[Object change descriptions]
--------------------------------------------------

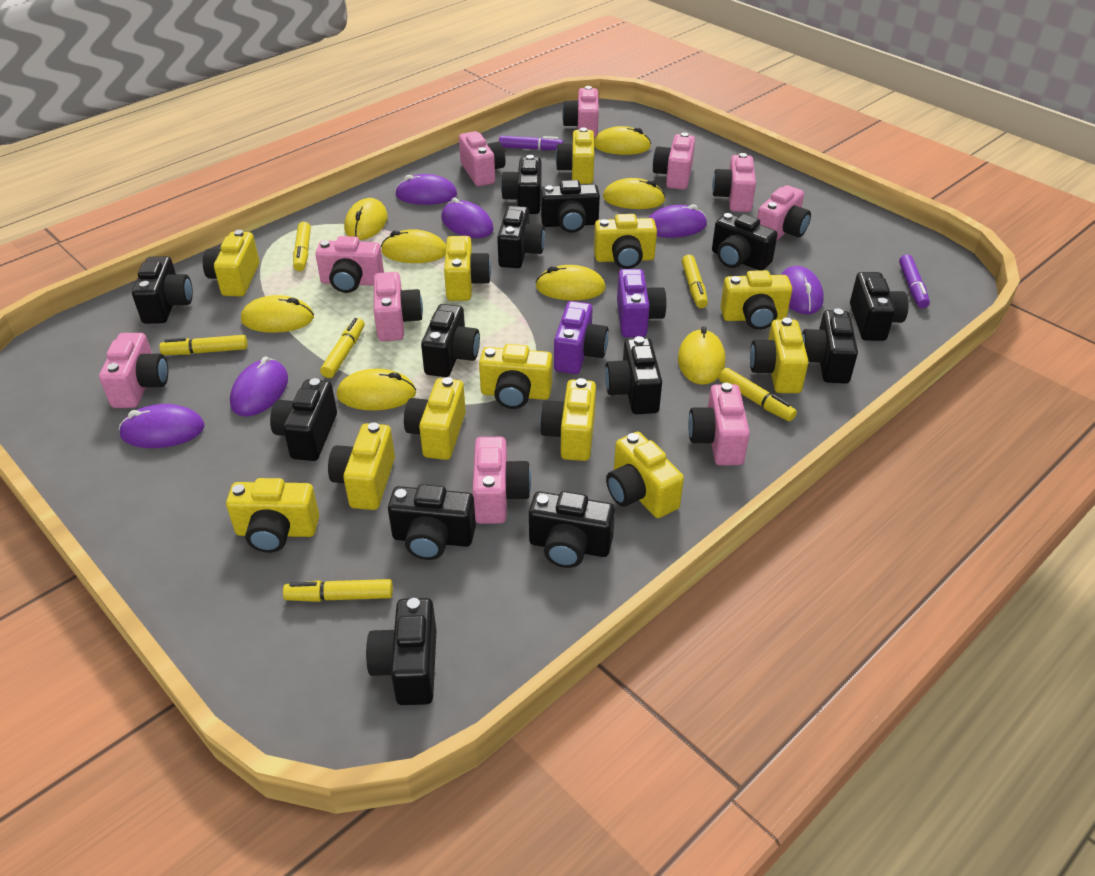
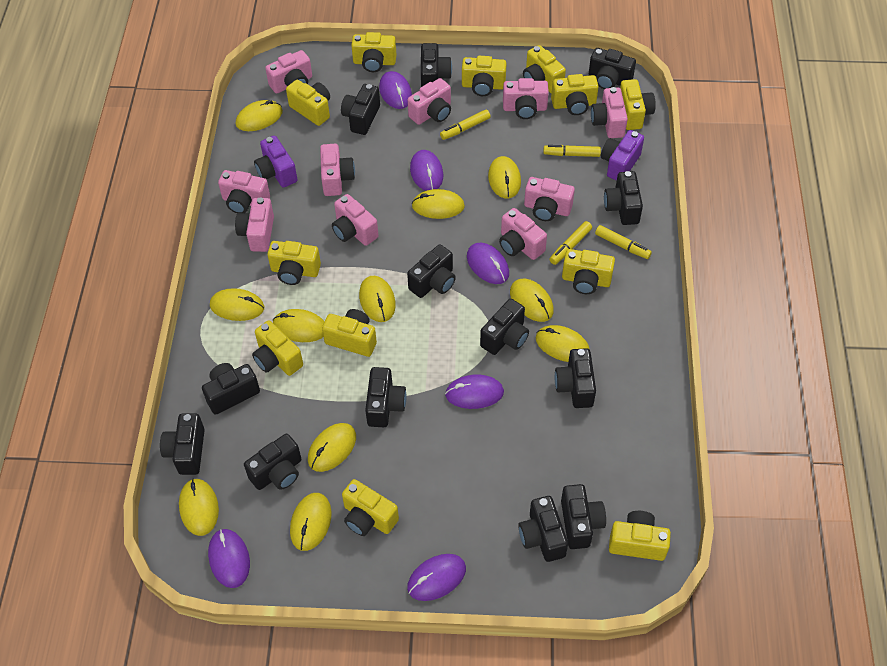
purple marker: 2 -> 0
yellow marker: 6 -> 4
yellow mouse: 8 -> 11

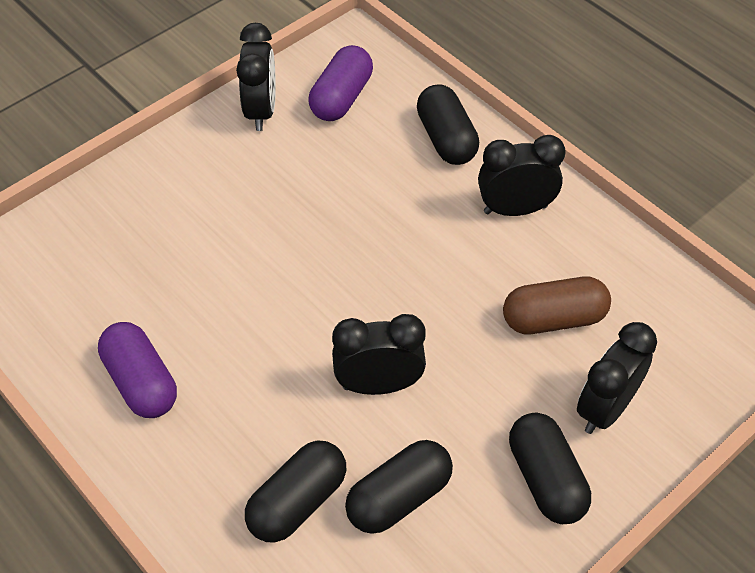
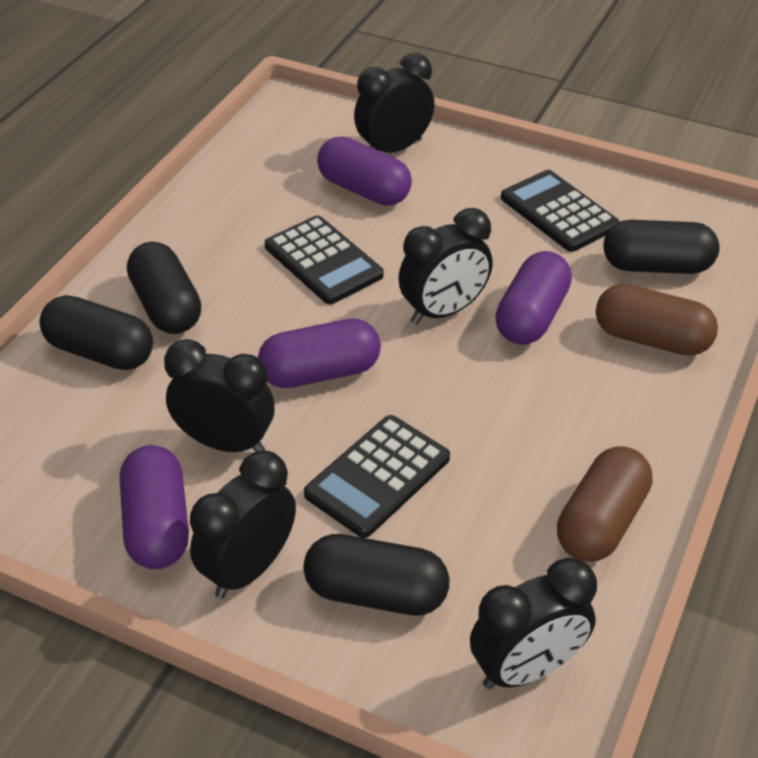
black calculator: 0 -> 3
black clock: 4 -> 5
brown capsule: 1 -> 2
purple capsule: 2 -> 4

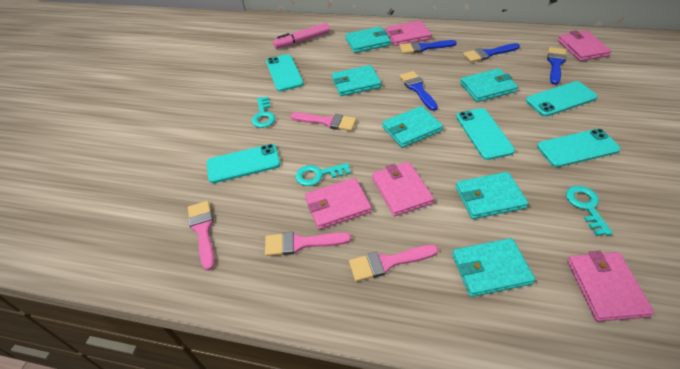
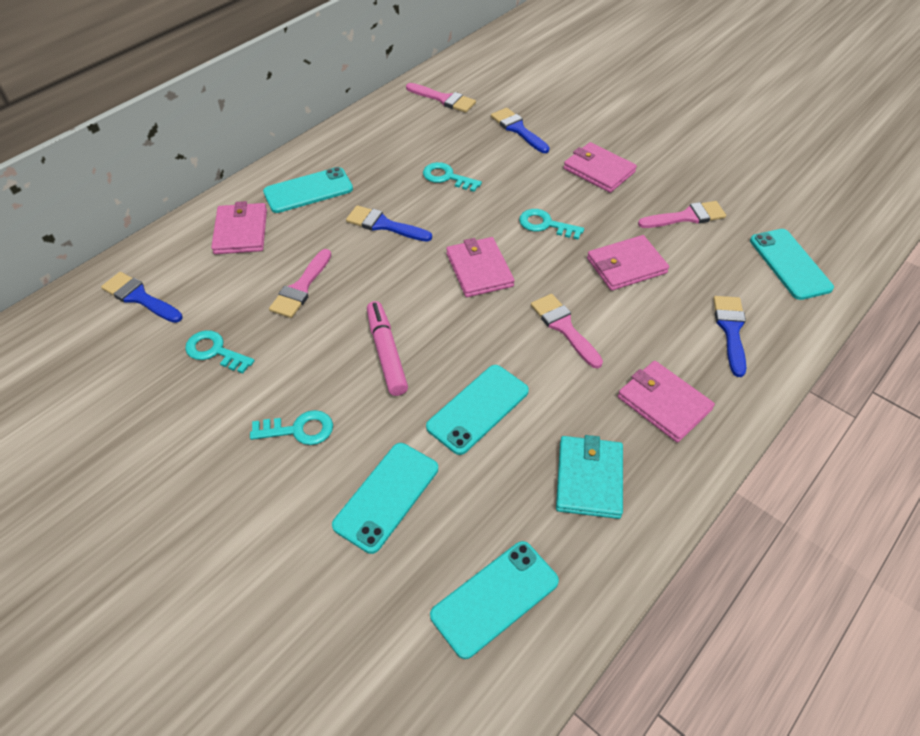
turquoise key: 3 -> 4
turquoise wallet: 6 -> 1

--------------------------------------------------

▸ EXERCISE GOAL: Repeat every entry above exactly; images stay out of the copy.

▸ RESULT OF THIS EXERCISE:
purple marker: 2 -> 0
yellow marker: 6 -> 4
yellow mouse: 8 -> 11

black calculator: 0 -> 3
black clock: 4 -> 5
brown capsule: 1 -> 2
purple capsule: 2 -> 4

turquoise key: 3 -> 4
turquoise wallet: 6 -> 1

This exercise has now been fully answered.